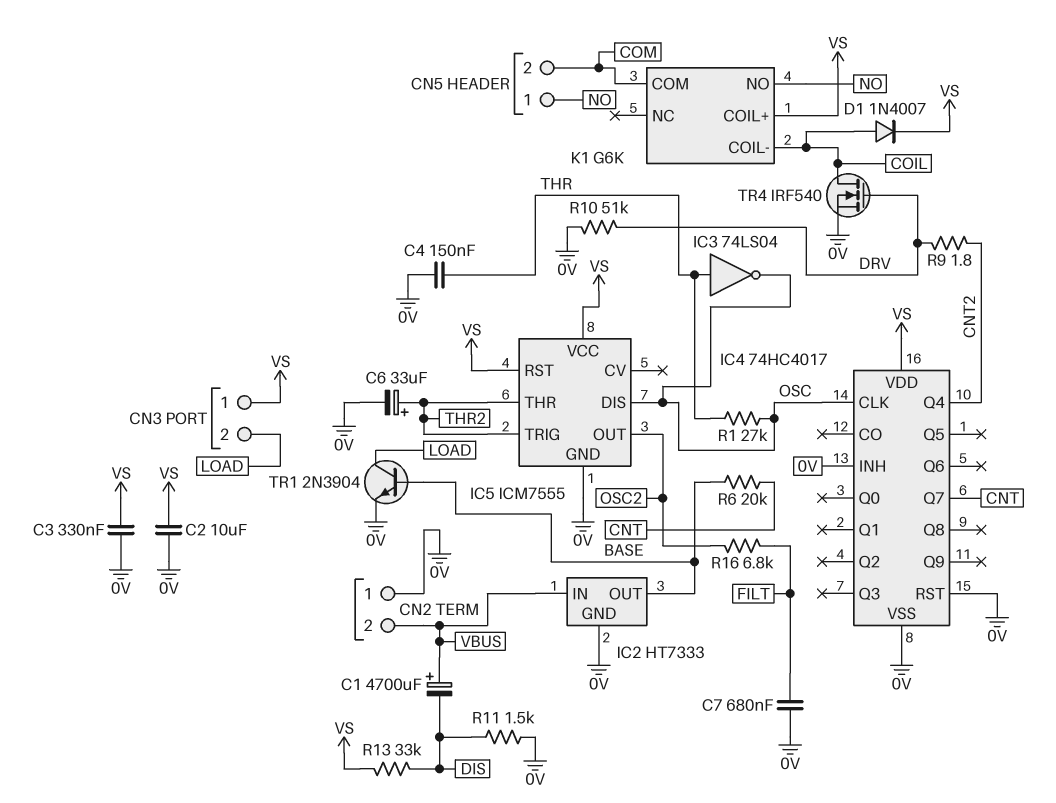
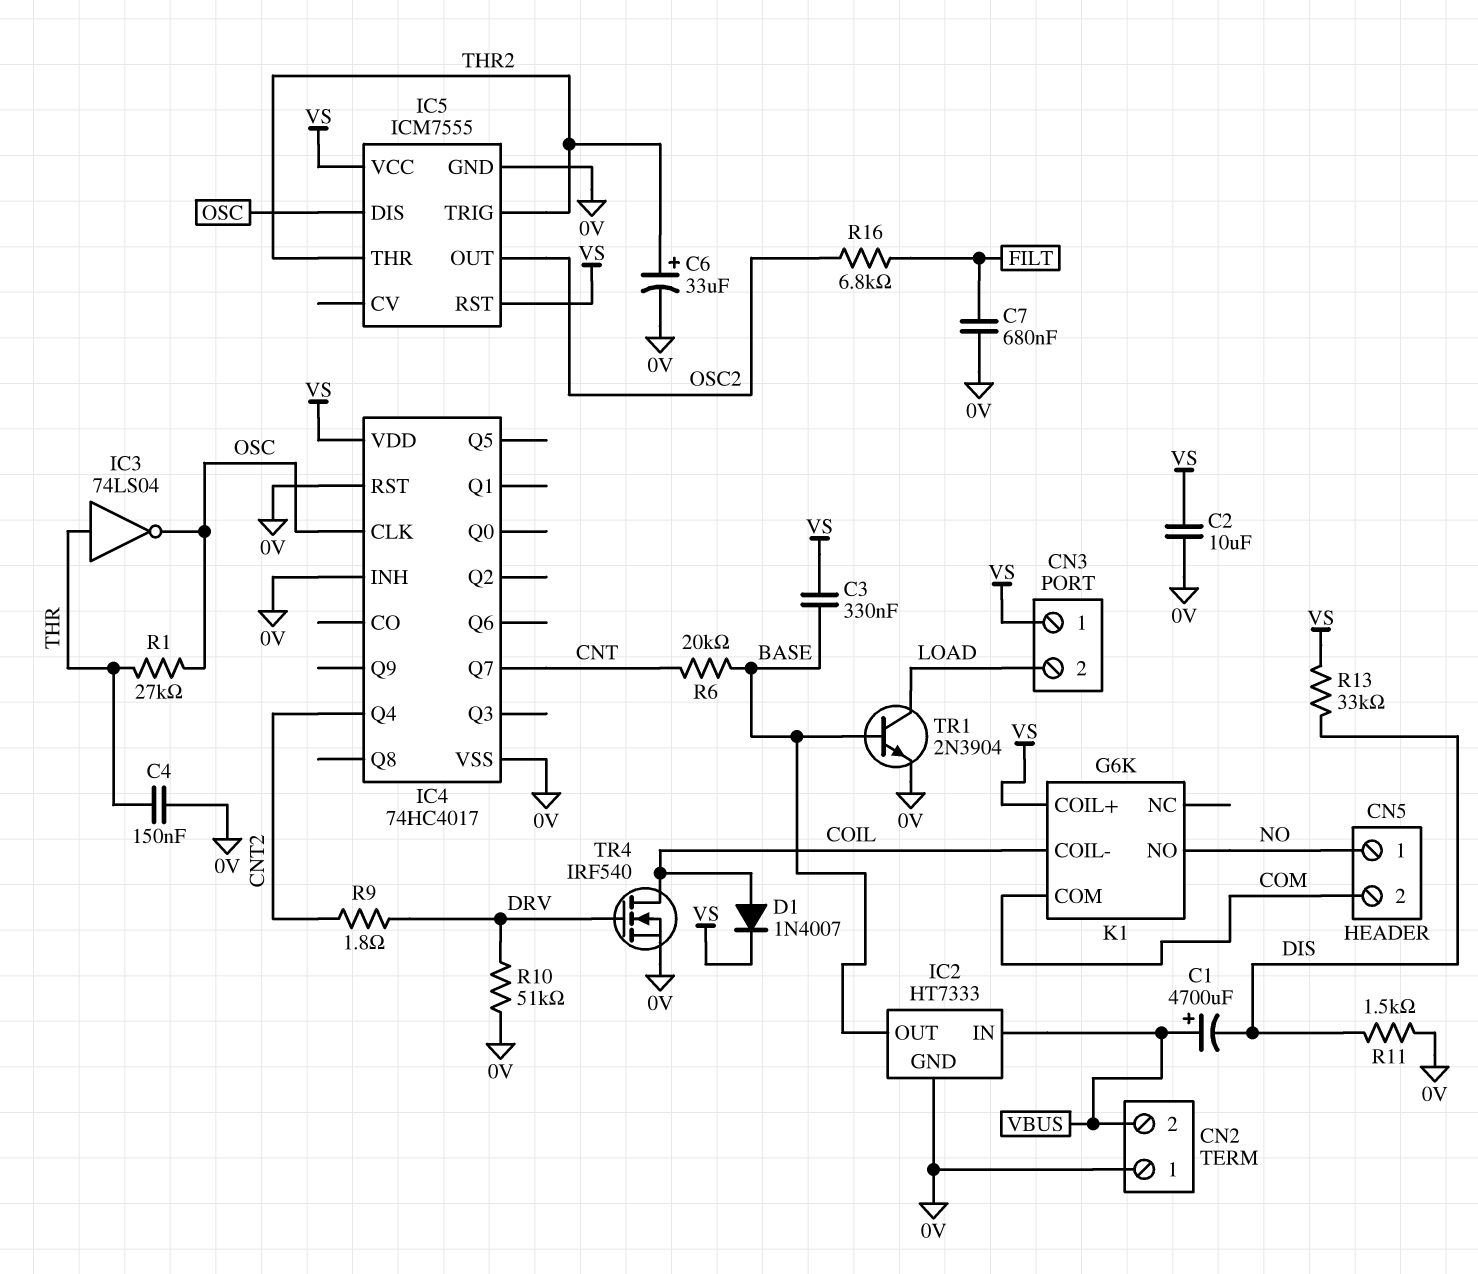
C3: 330nF (0V, VS) -> 330nF (BASE, VS)

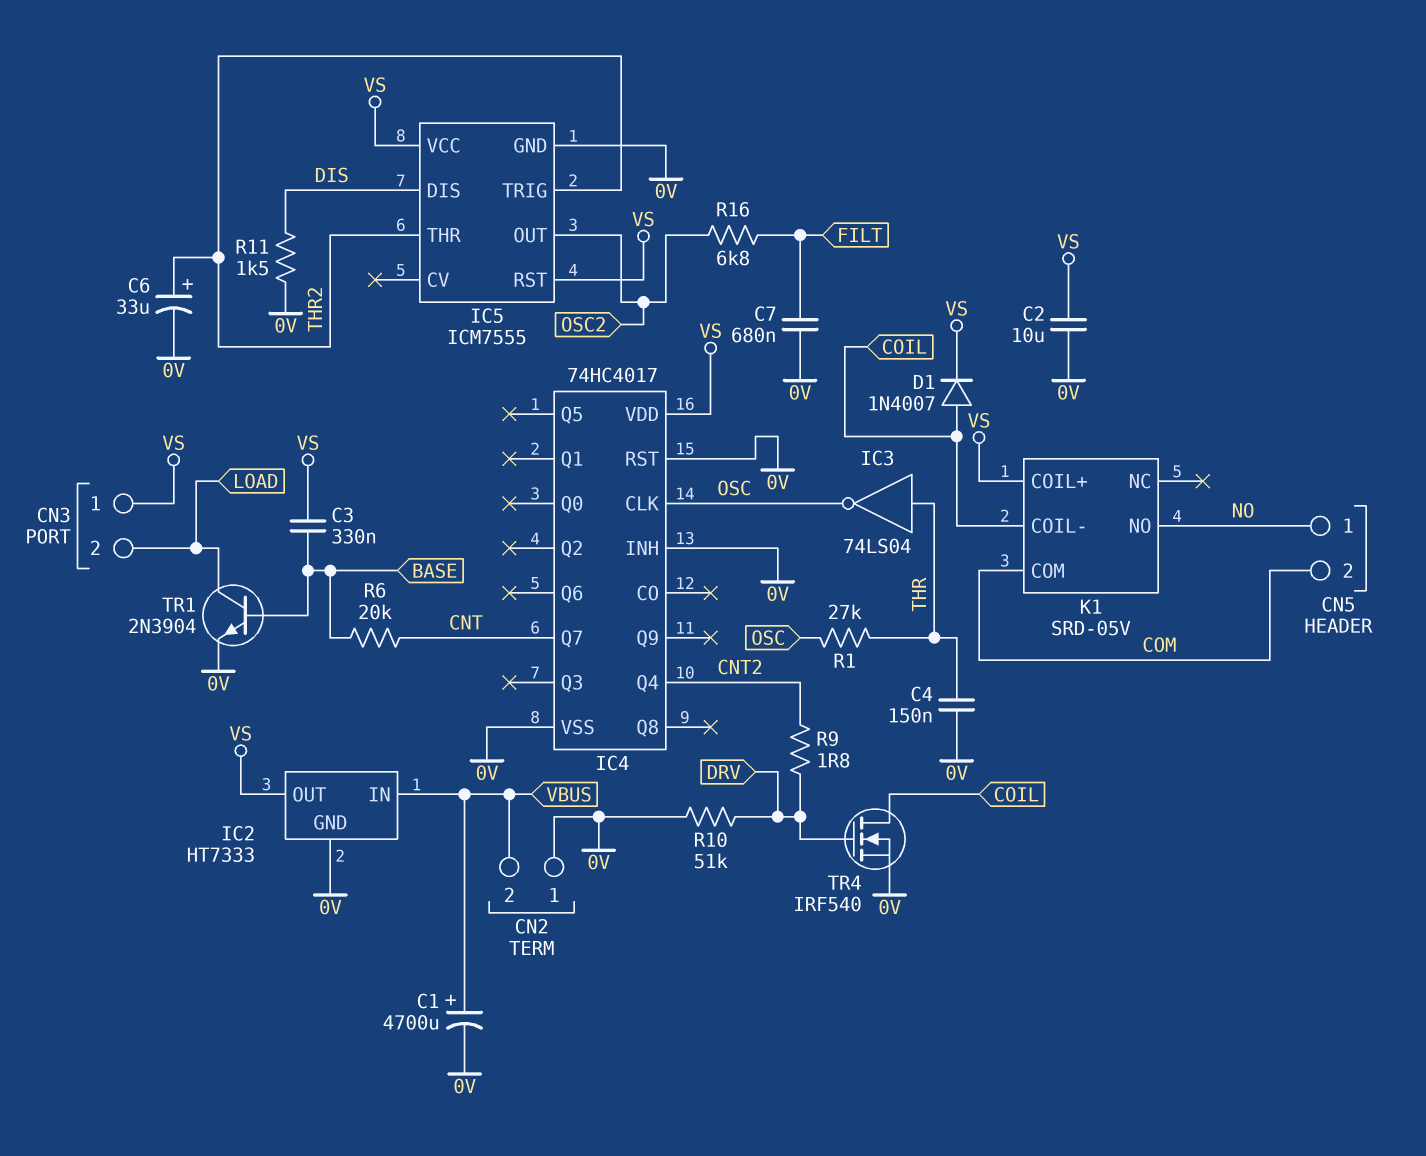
C1: 4700uF (plus VBUS, minus DIS) -> 4700uF (plus VBUS, minus 0V)
IC2 pin OUT: BASE -> VS
IC5 pin DIS: OSC -> DIS
K1: G6K -> SRD-05V
R13: 33k (DIS, VS) -> none

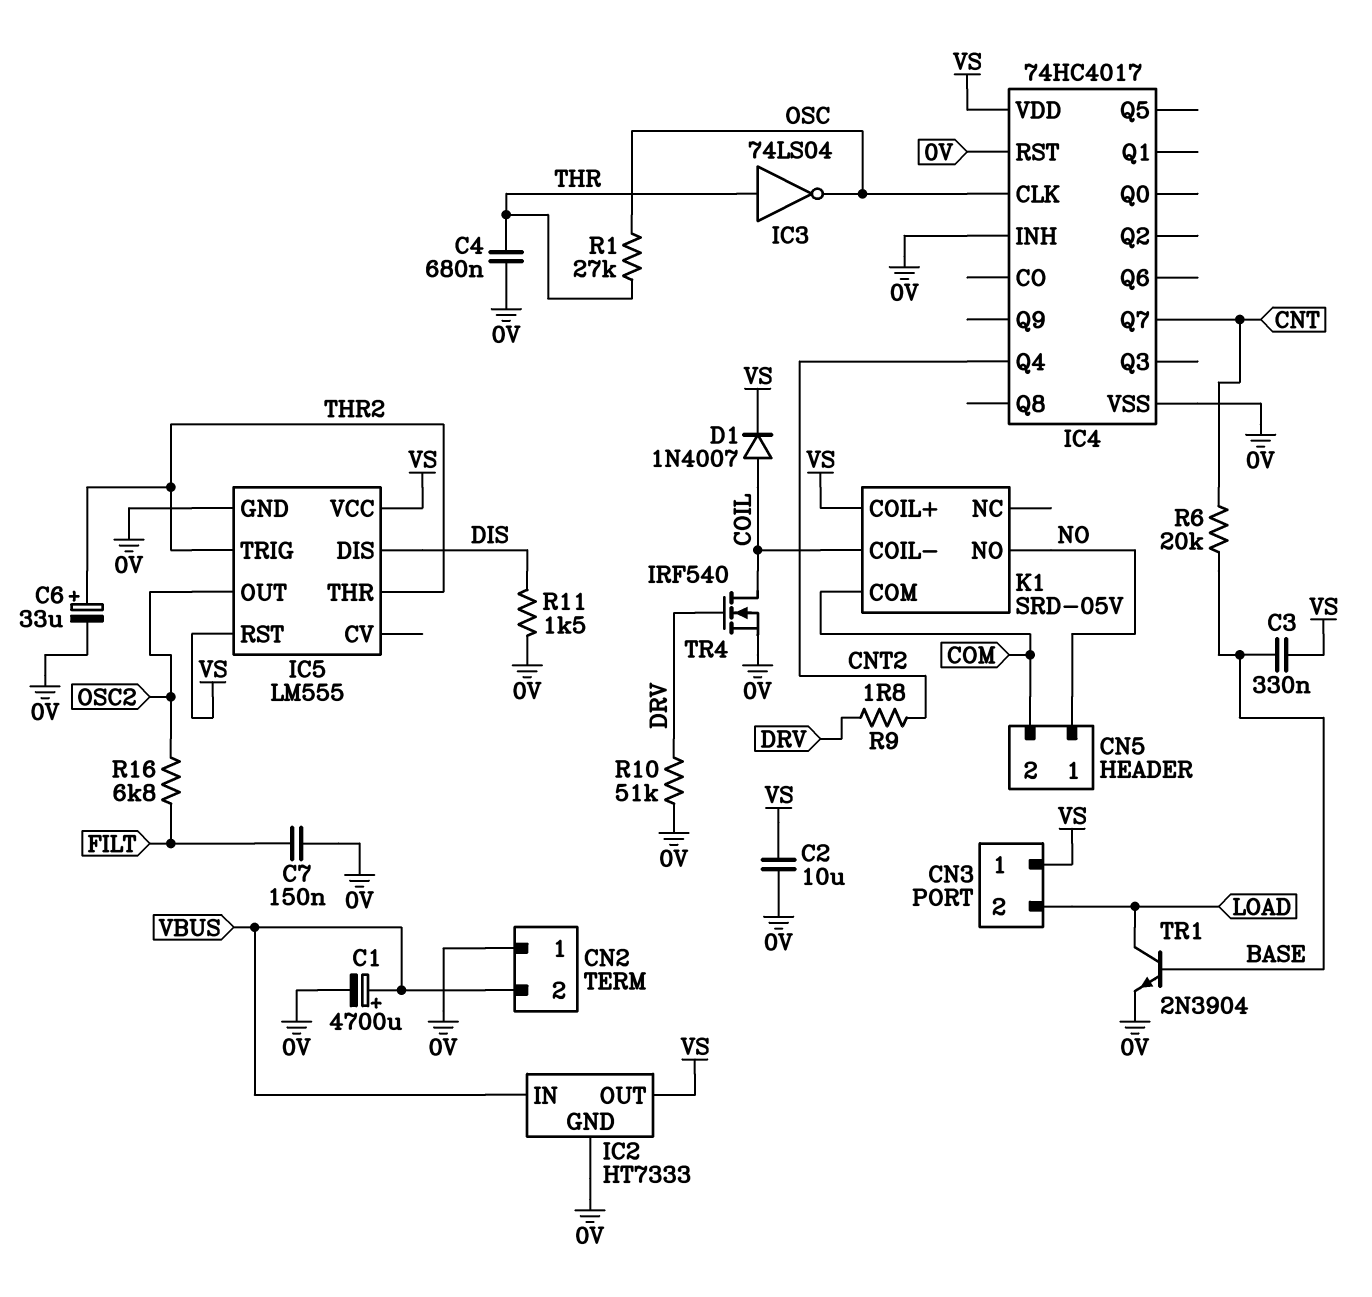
C4: 150nF (0V, THR) -> 680nF (0V, THR)
C7: 680nF (0V, FILT) -> 150nF (0V, FILT)
IC5: ICM7555 -> LM555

● GOAL OF THE EXERCISE
Starting at the line that contains "R13: 33k (DIS, VS) -> none", return every line through the end of the records above exactly as written, and return no pictures.

● RESULT FOR THIS EXERCISE
R13: 33k (DIS, VS) -> none

C4: 150nF (0V, THR) -> 680nF (0V, THR)
C7: 680nF (0V, FILT) -> 150nF (0V, FILT)
IC5: ICM7555 -> LM555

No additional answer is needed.